+++ THE RECORDS +++

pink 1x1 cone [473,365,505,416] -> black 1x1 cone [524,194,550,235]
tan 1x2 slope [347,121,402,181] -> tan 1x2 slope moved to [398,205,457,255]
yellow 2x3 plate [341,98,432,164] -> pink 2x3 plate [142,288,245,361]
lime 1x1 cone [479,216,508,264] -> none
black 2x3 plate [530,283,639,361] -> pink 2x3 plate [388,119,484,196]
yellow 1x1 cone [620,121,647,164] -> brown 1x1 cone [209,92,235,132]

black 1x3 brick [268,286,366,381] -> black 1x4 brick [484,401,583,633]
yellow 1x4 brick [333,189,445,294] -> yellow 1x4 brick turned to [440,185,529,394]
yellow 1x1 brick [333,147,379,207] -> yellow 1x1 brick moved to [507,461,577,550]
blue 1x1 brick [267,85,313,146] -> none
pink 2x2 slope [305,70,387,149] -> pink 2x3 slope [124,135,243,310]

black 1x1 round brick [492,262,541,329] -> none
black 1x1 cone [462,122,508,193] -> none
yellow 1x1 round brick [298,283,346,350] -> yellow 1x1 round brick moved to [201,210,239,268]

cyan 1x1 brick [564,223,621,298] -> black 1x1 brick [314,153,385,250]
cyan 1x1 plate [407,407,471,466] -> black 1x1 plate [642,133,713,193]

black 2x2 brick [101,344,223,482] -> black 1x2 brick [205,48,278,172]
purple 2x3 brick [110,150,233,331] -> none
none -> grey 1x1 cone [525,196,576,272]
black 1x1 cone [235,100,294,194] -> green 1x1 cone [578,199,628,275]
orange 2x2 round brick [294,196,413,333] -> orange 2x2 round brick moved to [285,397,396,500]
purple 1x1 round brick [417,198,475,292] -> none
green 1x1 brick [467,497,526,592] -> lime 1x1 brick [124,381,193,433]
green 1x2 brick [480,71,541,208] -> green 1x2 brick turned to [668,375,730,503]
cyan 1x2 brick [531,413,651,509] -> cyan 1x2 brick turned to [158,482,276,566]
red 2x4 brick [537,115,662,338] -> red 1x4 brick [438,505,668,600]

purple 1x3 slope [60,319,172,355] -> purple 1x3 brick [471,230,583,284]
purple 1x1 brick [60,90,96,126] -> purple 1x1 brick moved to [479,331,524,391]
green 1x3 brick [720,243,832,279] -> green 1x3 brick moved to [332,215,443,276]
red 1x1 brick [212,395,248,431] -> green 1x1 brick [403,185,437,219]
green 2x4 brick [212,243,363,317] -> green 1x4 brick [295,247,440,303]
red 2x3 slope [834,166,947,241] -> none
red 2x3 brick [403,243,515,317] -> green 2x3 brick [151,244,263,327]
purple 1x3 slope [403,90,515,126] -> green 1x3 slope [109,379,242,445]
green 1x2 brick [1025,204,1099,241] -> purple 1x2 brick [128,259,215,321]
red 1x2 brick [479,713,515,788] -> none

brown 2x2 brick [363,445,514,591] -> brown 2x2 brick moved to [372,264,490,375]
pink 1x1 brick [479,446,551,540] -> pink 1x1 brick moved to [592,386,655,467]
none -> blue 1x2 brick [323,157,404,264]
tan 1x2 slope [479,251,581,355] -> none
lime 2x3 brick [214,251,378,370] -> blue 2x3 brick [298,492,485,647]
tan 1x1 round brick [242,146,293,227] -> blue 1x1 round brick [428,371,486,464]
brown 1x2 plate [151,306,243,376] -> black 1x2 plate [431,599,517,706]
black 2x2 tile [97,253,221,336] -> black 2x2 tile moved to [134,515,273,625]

+++

**YOUR INSTRUCTIONS:**
What lines in the material include the string "round"? Pull each one out.

**SOLUTION FOR THIS PROBLEM:**
black 1x1 round brick [492,262,541,329] -> none
yellow 1x1 round brick [298,283,346,350] -> yellow 1x1 round brick moved to [201,210,239,268]
orange 2x2 round brick [294,196,413,333] -> orange 2x2 round brick moved to [285,397,396,500]
purple 1x1 round brick [417,198,475,292] -> none
tan 1x1 round brick [242,146,293,227] -> blue 1x1 round brick [428,371,486,464]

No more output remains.